[Object position data]
^^^^^^^^^^^^^^^^
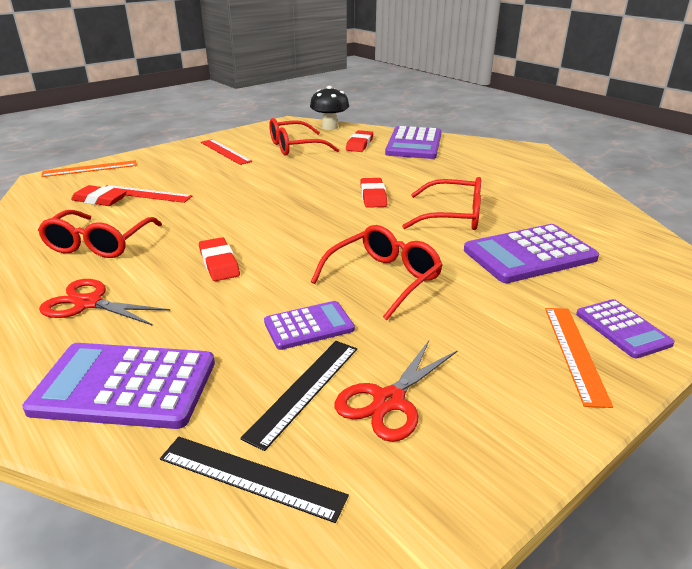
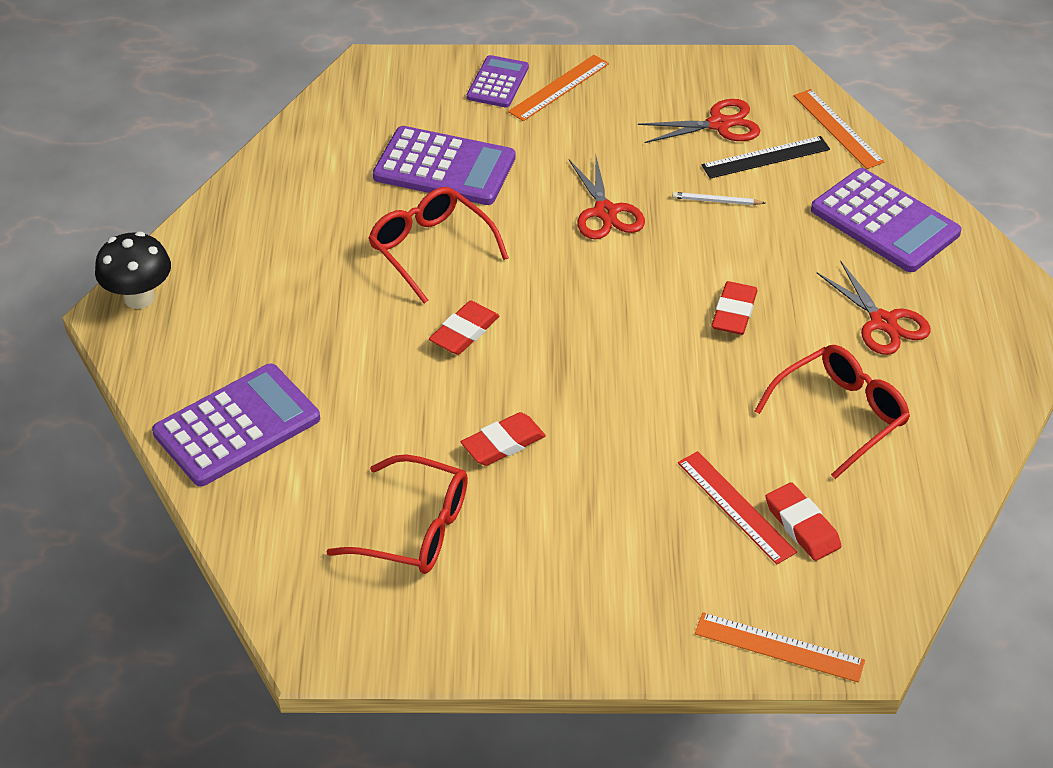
camera: 140 degrees left, 15 degrees up
(225, 151) = (533, 582): red ruler -> none
(251, 477) = (838, 128): black ruler -> orange ruler
(309, 326) = (716, 201): purple calculator -> white pencil
(329, 127) = (277, 575): black mushroom -> black mushroom (139, 298)
(359, 144) = (313, 476): red eraser -> red eraser (503, 443)
(384, 279) = (605, 212): red glasses -> red scissors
^^^^^^^^^^^^^^^^
With the images excluded, output every record verbatim.

# [WRITTEN SOLUTION]
camera: 140 degrees left, 15 degrees up
(225, 151) = (533, 582): red ruler -> none
(251, 477) = (838, 128): black ruler -> orange ruler
(309, 326) = (716, 201): purple calculator -> white pencil
(329, 127) = (277, 575): black mushroom -> black mushroom (139, 298)
(359, 144) = (313, 476): red eraser -> red eraser (503, 443)
(384, 279) = (605, 212): red glasses -> red scissors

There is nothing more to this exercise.